#### Try it
For each line below that holds the word "degrees", make a copy.

::::::::::

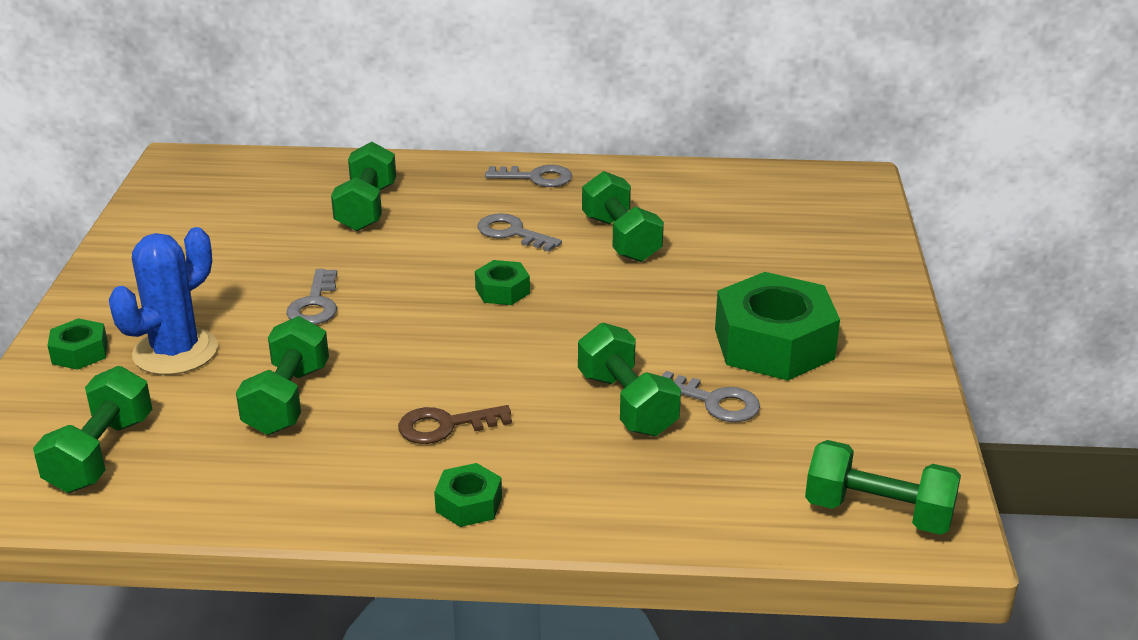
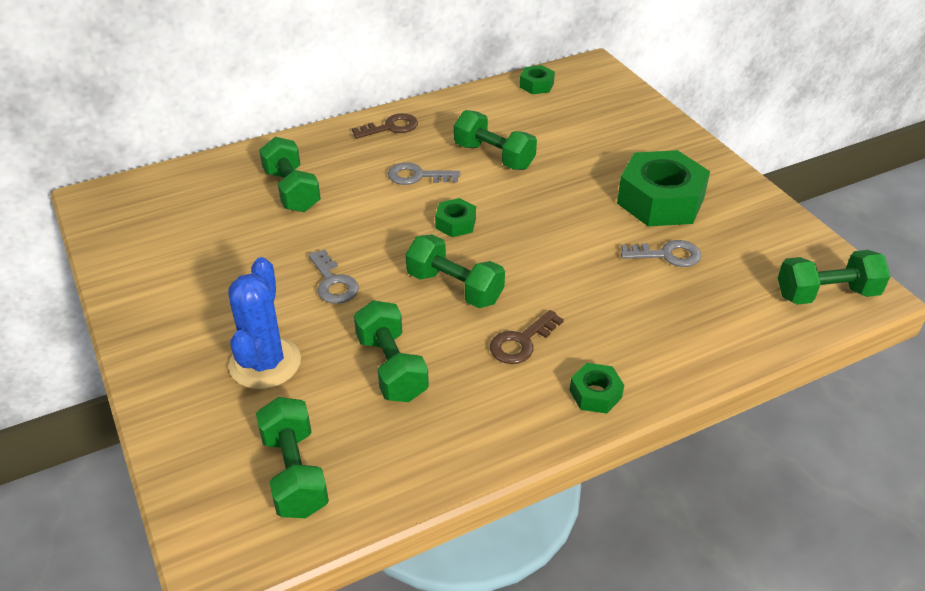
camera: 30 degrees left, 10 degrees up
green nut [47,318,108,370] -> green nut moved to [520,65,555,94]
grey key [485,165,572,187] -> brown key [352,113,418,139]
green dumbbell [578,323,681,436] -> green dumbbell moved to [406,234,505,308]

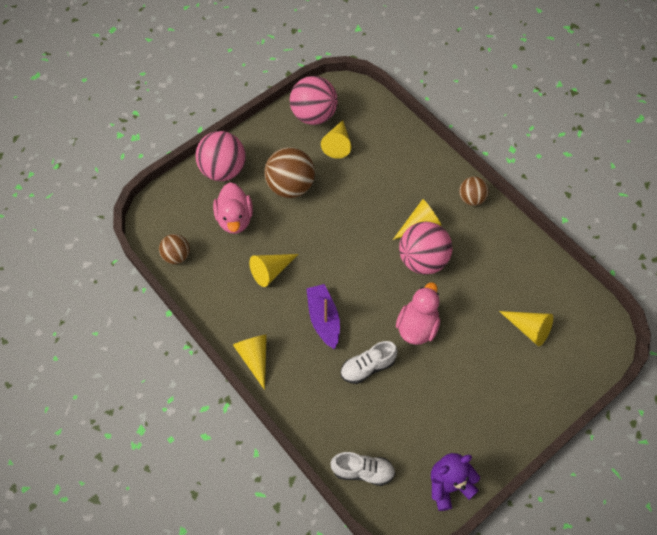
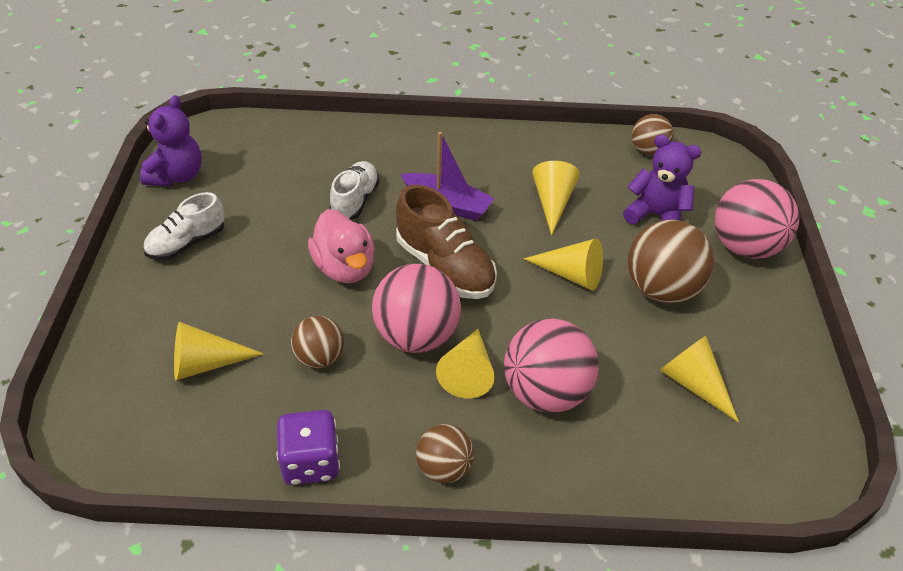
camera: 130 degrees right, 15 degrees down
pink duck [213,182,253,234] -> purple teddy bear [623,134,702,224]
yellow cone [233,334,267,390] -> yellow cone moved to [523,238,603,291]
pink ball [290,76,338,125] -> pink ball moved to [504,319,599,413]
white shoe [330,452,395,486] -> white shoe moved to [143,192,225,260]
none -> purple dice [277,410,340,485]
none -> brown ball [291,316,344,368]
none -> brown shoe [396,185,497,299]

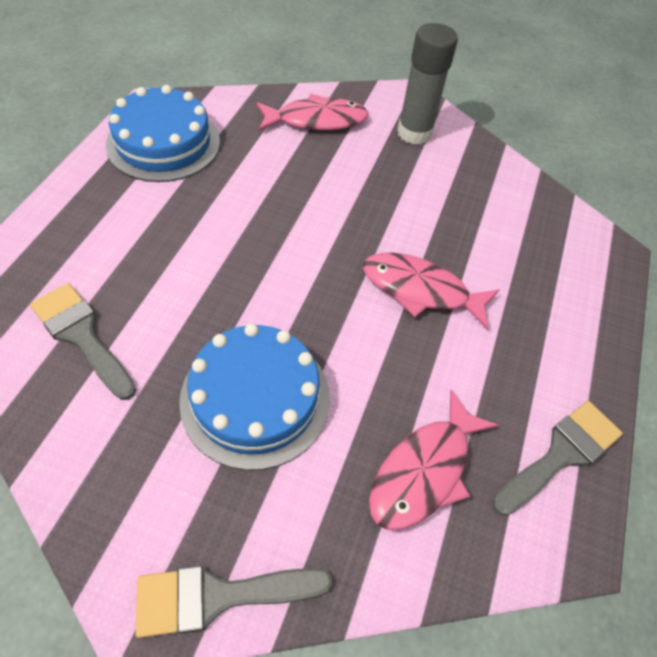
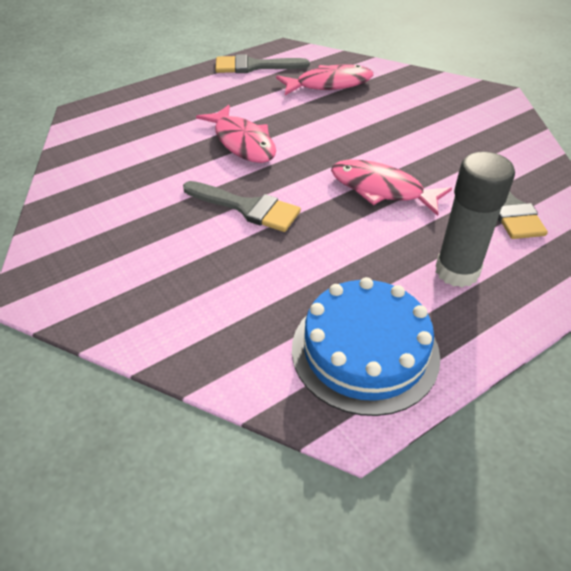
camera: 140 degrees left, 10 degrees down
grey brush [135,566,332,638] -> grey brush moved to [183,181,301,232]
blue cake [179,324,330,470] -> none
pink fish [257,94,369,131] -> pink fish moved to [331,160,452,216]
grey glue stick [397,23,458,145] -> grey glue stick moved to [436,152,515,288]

::::::::::

#### Problem solution
camera: 30 degrees left, 10 degrees up
camera: 130 degrees right, 15 degrees down
camera: 140 degrees left, 10 degrees down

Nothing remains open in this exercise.